Exercise goal —
Print the data that follows word for word, leaving out any picture.

- - - - - - -

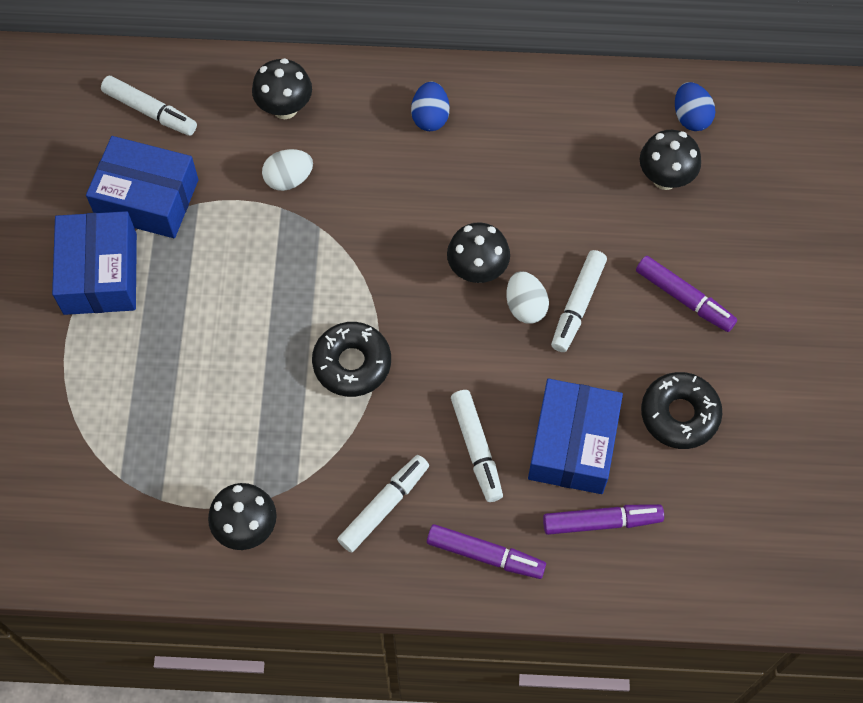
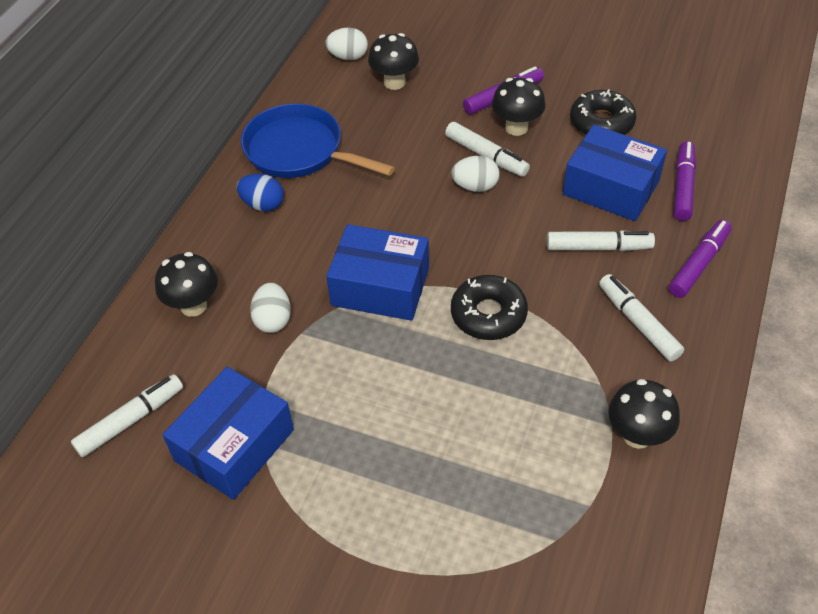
camera: 70 degrees left, 15 degrees down
blue box [52,211,137,315] -> blue box moved to [326,224,429,321]
black mushroom [447,222,510,283] -> black mushroom moved to [492,78,546,136]
blue egg [675,82,715,131] -> white egg [325,28,368,60]
none -> blue pan [241,104,395,178]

- - - - - - -

Task answer —
camera: 70 degrees left, 15 degrees down
blue box [52,211,137,315] -> blue box moved to [326,224,429,321]
black mushroom [447,222,510,283] -> black mushroom moved to [492,78,546,136]
blue egg [675,82,715,131] -> white egg [325,28,368,60]
none -> blue pan [241,104,395,178]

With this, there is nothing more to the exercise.